* _PROBLEM_: One number is the whole answer: the tally of lines in the records below that contain "yellow".
═════ DATA TO EXAMINE ═════
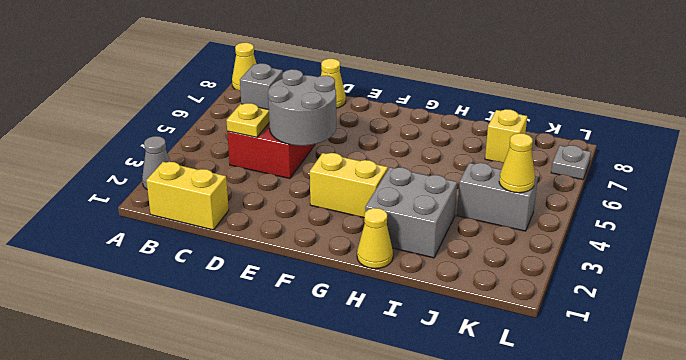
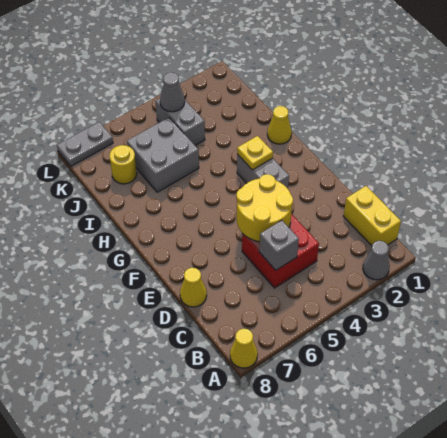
yellow plate C4 level 2 -> yellow plate G3 level 2
grey round brick D4:E5 level 2 -> yellow round brick D4:E5 level 2
yellow brick F3:G3 level 1 -> grey brick F3:G3 level 1
grey brick H2:I3 level 1 -> grey brick I5:J6 level 1
yellow brick J7 level 1 -> yellow round brick J7 level 1
yellow cone K4 level 2 -> grey cone K4 level 2
grey plate L7 level 1 -> grey plate L7:L8 level 1

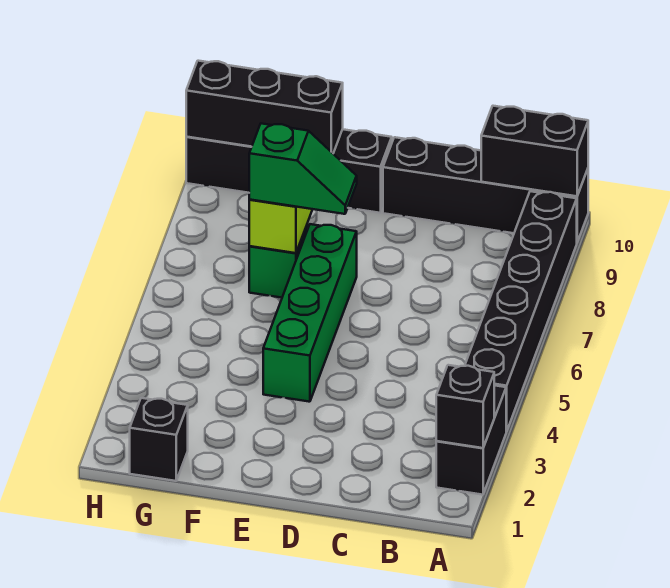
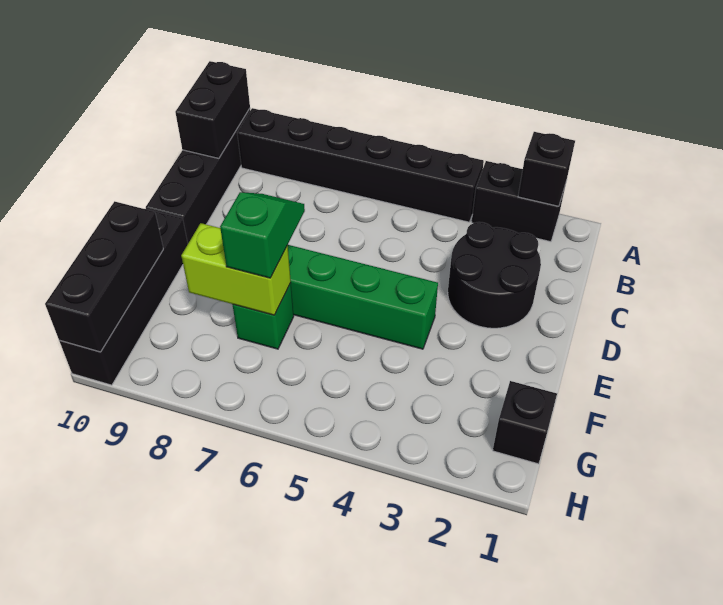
none -> black round brick C2:D3 level 1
═════
* _OUTPUT OF THE EXERCISE_: 5